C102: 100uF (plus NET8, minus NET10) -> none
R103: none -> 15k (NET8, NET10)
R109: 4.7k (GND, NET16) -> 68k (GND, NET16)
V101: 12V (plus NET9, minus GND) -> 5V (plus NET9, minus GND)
****
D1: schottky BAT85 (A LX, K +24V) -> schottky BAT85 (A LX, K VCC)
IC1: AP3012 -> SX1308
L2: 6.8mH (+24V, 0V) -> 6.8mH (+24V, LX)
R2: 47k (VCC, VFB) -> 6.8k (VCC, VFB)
****
» Task item: Among the entries above, how many lines hold the string "plus"? Give the number by itself.

» Response box: 2